> [Problem]
Only the number is requested. Tally the lines of the data that hold the string "pentagon".

> [Extracted information]

╭──

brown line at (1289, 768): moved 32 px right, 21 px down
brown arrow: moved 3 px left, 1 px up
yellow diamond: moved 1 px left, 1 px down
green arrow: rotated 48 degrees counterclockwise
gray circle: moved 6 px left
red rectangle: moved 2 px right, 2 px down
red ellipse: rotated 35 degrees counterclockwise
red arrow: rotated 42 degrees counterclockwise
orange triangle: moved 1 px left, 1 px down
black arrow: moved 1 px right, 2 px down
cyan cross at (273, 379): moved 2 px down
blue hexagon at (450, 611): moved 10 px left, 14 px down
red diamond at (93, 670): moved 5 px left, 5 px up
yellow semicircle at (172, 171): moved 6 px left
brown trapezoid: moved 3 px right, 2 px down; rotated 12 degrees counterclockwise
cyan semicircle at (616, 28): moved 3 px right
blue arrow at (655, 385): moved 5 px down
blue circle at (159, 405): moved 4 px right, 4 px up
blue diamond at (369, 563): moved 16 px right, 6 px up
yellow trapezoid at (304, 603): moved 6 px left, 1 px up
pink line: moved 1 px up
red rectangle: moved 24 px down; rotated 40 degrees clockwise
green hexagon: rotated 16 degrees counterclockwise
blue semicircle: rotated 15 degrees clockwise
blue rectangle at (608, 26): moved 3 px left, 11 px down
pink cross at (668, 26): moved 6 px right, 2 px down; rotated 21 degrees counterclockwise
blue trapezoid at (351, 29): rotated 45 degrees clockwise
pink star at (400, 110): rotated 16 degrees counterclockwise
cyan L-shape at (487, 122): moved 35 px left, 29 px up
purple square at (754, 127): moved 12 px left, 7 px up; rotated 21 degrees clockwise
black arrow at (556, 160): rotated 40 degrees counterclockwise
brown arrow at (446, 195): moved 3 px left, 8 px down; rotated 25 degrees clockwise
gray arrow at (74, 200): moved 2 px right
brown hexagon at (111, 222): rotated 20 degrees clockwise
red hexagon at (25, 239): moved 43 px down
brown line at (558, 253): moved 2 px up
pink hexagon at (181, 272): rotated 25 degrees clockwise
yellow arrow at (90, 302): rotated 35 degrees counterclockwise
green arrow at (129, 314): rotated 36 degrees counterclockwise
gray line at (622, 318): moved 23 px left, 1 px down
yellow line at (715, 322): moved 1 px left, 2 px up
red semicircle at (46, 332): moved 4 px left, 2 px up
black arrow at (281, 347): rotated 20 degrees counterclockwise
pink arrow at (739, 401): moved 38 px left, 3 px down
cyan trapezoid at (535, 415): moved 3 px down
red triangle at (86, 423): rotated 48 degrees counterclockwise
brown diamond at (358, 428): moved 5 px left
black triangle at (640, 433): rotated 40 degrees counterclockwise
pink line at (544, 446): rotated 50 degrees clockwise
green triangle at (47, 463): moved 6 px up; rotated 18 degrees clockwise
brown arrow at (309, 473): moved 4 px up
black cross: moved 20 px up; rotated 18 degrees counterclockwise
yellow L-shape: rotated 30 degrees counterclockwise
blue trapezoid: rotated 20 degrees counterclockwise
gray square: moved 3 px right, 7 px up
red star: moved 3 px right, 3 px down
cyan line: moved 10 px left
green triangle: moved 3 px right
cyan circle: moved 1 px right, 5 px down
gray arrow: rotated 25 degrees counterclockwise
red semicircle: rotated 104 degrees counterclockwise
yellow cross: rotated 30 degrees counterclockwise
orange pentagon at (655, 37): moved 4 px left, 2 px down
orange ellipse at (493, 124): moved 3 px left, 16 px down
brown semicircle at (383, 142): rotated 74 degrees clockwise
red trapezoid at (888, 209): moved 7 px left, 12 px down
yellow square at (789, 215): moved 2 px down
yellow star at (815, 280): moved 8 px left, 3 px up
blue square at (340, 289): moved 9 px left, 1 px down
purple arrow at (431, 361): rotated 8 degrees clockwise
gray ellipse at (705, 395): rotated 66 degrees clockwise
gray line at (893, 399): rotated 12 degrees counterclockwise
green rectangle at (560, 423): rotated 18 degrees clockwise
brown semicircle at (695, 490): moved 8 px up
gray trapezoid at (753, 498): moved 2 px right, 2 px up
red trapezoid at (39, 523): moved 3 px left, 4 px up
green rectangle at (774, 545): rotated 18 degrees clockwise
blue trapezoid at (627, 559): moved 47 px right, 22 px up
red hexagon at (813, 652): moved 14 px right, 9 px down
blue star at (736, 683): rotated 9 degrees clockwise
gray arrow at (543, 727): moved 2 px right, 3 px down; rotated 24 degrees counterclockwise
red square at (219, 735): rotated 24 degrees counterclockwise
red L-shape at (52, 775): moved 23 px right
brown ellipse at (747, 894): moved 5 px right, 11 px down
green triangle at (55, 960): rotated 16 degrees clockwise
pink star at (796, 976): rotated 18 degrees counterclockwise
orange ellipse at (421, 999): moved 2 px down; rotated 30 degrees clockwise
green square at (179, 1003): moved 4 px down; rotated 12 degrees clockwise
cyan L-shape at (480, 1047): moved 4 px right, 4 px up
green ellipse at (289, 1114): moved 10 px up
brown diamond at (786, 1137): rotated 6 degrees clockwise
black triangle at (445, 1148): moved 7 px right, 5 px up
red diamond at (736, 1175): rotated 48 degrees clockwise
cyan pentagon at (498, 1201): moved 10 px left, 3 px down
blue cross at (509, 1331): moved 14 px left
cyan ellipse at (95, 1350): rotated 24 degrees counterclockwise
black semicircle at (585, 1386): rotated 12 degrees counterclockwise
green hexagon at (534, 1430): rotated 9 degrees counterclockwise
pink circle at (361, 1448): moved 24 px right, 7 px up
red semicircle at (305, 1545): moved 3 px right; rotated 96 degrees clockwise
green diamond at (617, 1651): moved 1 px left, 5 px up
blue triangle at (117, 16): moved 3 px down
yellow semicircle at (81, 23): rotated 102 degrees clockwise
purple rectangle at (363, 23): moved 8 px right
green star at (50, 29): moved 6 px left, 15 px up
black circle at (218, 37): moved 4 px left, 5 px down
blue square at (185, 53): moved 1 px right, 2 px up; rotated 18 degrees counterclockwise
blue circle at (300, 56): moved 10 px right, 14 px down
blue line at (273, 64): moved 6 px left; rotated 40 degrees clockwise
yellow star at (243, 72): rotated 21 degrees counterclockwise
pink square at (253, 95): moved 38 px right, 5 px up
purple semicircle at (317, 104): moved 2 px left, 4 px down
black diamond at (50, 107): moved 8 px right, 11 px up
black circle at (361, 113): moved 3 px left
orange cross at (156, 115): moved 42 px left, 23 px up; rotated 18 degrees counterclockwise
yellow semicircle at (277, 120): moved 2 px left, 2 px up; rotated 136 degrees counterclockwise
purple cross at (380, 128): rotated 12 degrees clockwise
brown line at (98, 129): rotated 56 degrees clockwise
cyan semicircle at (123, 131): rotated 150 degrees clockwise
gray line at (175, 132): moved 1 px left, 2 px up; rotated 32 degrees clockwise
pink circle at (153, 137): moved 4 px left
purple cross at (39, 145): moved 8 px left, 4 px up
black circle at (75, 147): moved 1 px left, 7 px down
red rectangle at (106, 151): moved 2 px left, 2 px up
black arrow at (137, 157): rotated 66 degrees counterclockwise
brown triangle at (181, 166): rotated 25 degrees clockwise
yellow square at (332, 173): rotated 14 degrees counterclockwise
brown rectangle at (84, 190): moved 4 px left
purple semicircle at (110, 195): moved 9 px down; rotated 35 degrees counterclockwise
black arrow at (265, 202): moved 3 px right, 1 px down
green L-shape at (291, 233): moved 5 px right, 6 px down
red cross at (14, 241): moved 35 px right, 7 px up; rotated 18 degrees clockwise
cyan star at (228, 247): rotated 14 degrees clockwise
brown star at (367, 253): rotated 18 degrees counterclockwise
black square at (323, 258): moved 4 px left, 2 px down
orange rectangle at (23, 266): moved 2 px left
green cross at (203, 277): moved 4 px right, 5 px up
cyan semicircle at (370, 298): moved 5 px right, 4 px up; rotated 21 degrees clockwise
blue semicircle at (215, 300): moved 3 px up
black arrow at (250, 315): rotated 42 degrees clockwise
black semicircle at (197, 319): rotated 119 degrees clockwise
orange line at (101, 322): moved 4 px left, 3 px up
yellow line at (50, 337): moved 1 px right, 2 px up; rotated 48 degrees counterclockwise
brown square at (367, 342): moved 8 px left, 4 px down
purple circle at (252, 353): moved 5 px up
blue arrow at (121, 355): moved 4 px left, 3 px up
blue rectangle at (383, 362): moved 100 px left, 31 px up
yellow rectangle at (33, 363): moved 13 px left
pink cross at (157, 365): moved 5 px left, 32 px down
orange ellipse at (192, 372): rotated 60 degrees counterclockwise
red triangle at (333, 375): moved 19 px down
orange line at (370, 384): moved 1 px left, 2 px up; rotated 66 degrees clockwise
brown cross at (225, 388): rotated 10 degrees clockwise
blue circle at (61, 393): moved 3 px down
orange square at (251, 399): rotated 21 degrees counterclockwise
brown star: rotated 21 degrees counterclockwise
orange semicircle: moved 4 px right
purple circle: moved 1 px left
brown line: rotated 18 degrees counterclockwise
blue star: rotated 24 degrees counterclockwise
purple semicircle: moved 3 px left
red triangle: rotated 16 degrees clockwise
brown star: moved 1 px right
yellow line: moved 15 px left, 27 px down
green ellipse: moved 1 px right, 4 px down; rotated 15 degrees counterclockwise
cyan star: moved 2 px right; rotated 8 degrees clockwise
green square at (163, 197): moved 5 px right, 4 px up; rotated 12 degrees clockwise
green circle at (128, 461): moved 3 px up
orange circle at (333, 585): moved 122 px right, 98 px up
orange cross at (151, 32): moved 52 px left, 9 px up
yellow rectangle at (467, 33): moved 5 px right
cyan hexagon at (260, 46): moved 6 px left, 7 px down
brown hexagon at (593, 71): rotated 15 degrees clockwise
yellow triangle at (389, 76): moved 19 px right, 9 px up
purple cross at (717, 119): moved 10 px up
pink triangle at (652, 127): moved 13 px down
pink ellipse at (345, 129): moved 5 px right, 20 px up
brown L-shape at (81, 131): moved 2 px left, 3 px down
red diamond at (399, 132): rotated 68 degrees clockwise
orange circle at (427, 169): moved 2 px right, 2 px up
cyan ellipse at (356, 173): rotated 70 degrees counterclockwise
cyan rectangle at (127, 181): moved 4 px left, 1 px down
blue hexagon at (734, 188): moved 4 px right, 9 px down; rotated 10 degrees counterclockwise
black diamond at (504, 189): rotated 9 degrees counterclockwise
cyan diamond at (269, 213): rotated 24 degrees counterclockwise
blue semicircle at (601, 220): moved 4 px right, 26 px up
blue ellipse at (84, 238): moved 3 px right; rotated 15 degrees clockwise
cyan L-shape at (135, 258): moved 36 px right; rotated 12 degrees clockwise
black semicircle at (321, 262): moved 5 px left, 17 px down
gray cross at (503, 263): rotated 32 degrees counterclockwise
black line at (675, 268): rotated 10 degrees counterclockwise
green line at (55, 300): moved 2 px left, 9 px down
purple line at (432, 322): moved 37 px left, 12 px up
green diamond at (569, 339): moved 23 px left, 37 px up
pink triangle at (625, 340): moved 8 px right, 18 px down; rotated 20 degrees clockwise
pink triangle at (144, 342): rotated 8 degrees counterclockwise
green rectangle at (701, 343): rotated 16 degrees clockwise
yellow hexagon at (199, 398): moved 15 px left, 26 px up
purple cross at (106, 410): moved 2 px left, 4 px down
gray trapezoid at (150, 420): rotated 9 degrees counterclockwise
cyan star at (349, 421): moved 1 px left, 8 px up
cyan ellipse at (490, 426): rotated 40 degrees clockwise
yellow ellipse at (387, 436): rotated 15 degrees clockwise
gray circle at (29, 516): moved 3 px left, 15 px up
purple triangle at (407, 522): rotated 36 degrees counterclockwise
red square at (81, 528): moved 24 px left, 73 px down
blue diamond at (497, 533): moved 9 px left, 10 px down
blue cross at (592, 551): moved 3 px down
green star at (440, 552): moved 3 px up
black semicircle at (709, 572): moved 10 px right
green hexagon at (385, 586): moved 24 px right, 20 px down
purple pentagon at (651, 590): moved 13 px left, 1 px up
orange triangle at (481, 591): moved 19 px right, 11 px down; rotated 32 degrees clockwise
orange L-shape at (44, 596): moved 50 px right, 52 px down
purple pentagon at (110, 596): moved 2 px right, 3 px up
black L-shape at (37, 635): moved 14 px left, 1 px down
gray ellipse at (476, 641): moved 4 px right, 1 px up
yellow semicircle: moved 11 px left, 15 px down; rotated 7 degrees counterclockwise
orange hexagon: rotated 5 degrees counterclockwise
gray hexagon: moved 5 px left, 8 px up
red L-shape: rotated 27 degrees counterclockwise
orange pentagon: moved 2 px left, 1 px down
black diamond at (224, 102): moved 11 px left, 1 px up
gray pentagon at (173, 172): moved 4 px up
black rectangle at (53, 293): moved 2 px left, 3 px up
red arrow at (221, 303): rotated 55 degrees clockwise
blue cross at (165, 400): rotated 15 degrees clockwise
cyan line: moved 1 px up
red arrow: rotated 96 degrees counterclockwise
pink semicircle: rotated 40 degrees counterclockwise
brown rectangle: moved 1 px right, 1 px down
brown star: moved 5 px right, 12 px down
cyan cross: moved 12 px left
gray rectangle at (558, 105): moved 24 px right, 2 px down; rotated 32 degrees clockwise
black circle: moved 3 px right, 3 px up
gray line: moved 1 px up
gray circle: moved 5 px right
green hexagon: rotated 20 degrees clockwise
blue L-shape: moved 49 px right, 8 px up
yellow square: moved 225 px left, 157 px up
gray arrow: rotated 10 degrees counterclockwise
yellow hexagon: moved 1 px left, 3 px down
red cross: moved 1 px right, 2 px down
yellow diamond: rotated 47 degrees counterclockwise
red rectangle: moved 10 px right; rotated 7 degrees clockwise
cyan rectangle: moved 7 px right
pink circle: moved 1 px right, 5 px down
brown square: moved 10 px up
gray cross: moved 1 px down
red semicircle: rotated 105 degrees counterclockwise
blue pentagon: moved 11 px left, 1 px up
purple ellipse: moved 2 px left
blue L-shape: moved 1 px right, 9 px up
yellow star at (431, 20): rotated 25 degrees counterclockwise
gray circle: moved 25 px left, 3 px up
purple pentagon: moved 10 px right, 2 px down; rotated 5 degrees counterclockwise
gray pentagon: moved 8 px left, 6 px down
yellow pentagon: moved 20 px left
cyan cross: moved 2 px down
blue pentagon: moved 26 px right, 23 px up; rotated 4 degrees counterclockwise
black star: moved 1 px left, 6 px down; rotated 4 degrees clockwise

╰──

> [Result of this task]
11